#### [BRIEF]
Would you please output the data exactly, omitting no line?

(Source records)
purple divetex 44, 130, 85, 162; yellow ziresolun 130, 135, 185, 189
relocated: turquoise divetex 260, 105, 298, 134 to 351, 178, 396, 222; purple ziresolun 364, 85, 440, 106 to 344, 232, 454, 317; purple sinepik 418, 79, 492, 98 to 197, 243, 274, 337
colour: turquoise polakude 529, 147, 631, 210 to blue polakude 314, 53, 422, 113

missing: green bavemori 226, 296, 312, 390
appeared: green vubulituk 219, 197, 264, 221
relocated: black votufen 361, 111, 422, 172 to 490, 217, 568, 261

#### [FINISHED TASK]
purple divetex 44, 130, 85, 162; yellow ziresolun 130, 135, 185, 189
relocated: turquoise divetex 260, 105, 298, 134 to 351, 178, 396, 222; purple ziresolun 364, 85, 440, 106 to 344, 232, 454, 317; purple sinepik 418, 79, 492, 98 to 197, 243, 274, 337
colour: turquoise polakude 529, 147, 631, 210 to blue polakude 314, 53, 422, 113

missing: green bavemori 226, 296, 312, 390
appeared: green vubulituk 219, 197, 264, 221
relocated: black votufen 361, 111, 422, 172 to 490, 217, 568, 261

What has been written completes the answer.